BEGIN Task input

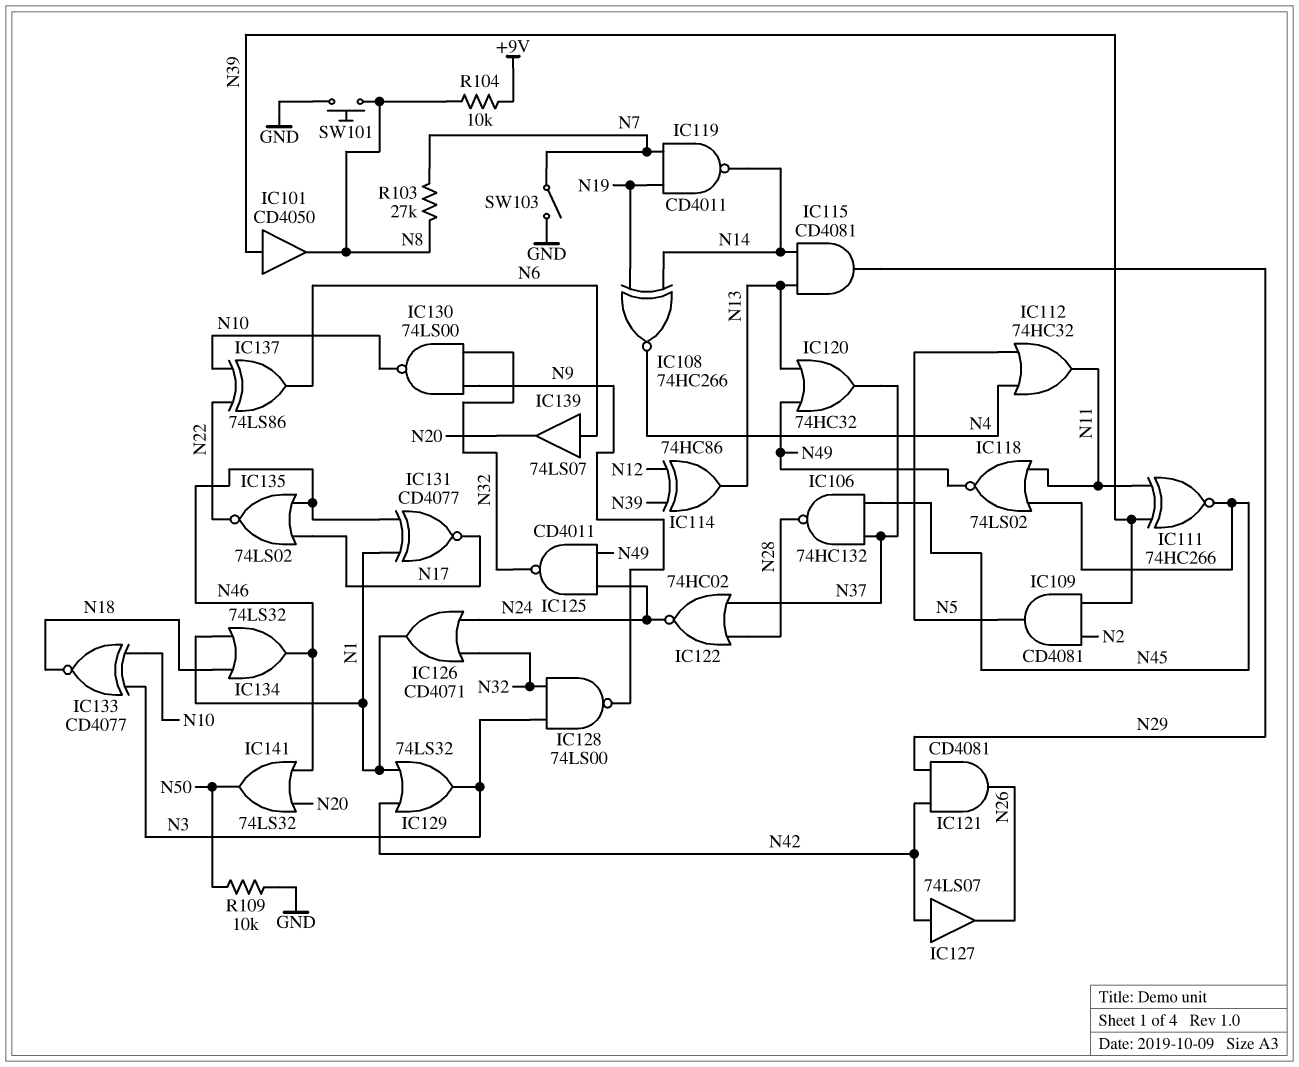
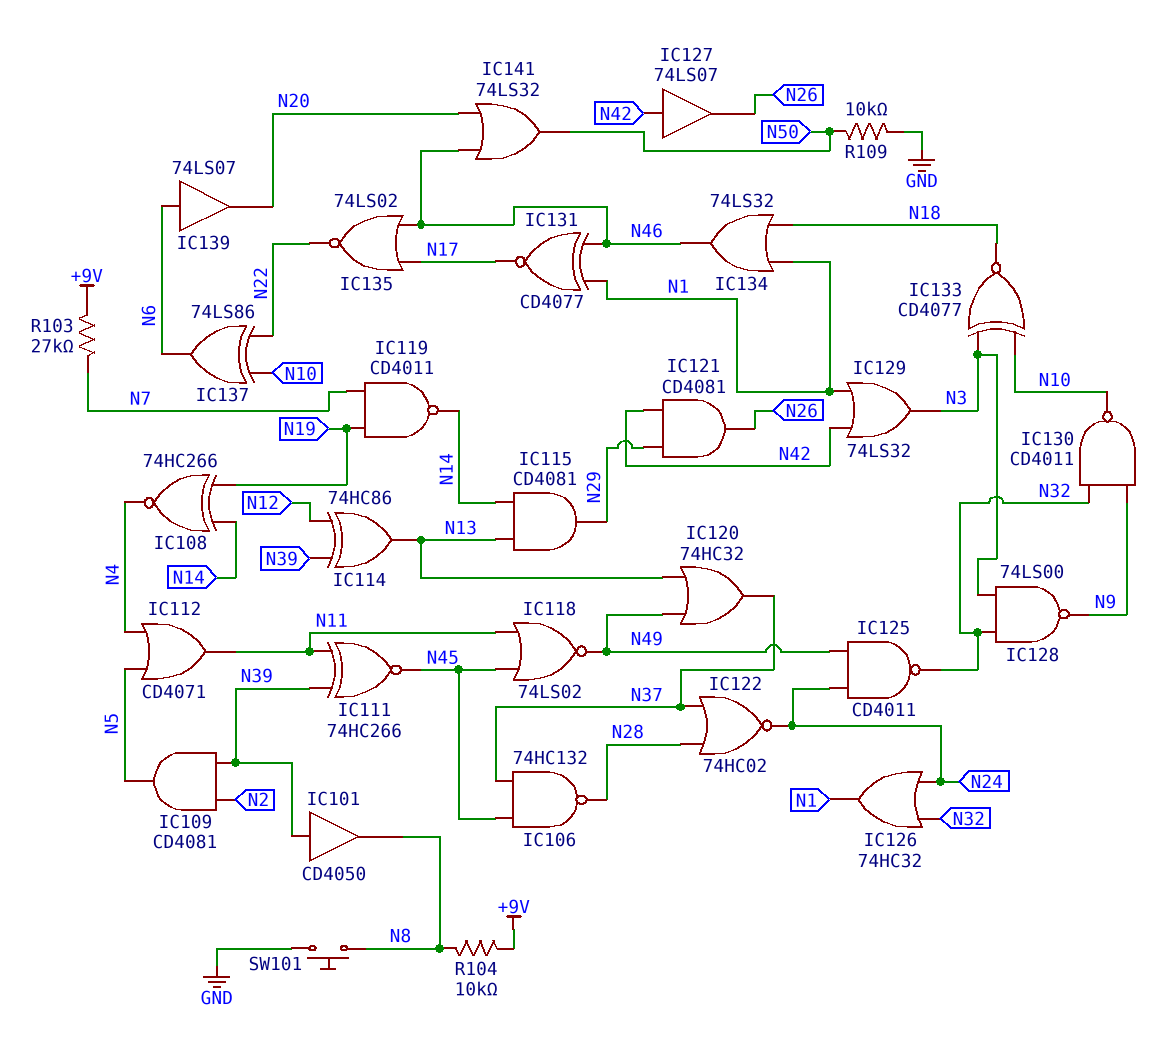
IC112: OR 74HC32 (in N4, in N5, out N11) -> OR CD4071 (in N4, in N5, out N11)
IC126: OR CD4071 (in N24, in N32, out N1) -> OR 74HC32 (in N24, in N32, out N1)
IC130: NAND 74LS00 (in N9, in N32, out N10) -> NAND CD4011 (in N9, in N32, out N10)
R103: 27k (N7, N8) -> 27k (+9V, N7)
SW103: switch (GND, N7) -> none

END Task input

• [Work request]: Each record above must be set down again unchanged, with its pictures left out.

• [Exercise answer]:
IC112: OR 74HC32 (in N4, in N5, out N11) -> OR CD4071 (in N4, in N5, out N11)
IC126: OR CD4071 (in N24, in N32, out N1) -> OR 74HC32 (in N24, in N32, out N1)
IC130: NAND 74LS00 (in N9, in N32, out N10) -> NAND CD4011 (in N9, in N32, out N10)
R103: 27k (N7, N8) -> 27k (+9V, N7)
SW103: switch (GND, N7) -> none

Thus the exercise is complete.